PROVIDED RECORDS ->
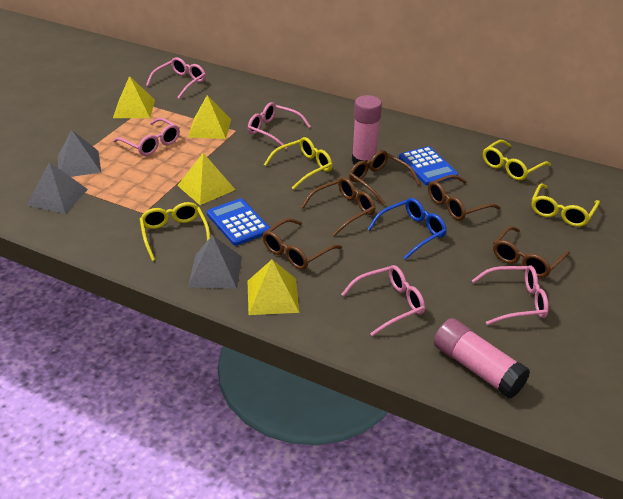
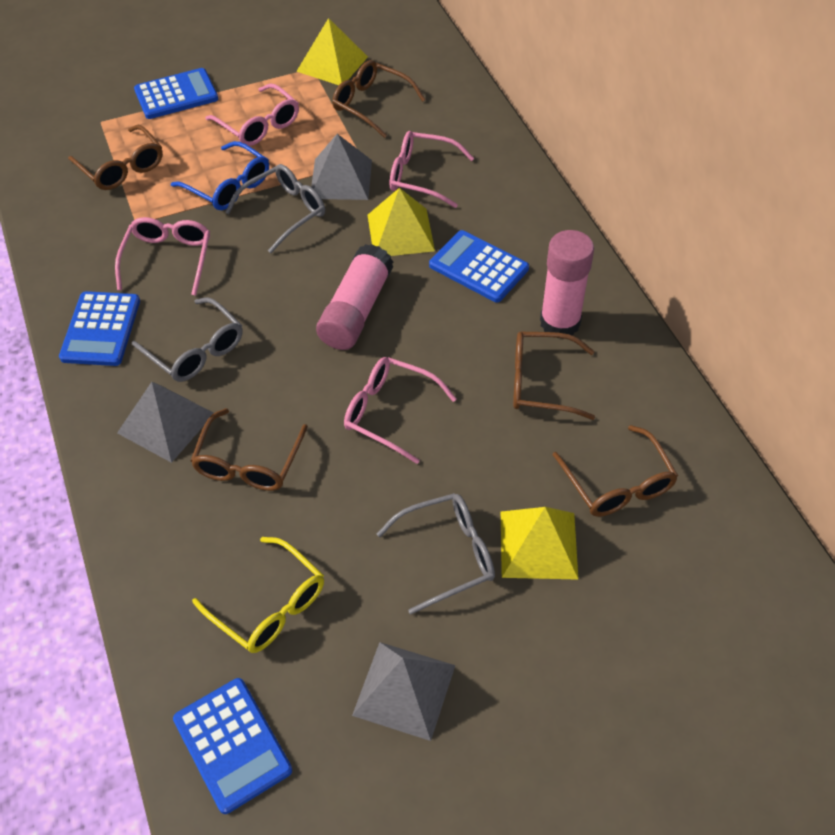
blue calculator: 2 -> 4
grey glasses: 0 -> 3
pink glasses: 5 -> 4
yellow glasses: 4 -> 1
yellow pyramid: 4 -> 3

TASK REQUIREMENTS ->
Please set down the records above word for word and omit their pictures.

RESPONSE BOX ->
blue calculator: 2 -> 4
grey glasses: 0 -> 3
pink glasses: 5 -> 4
yellow glasses: 4 -> 1
yellow pyramid: 4 -> 3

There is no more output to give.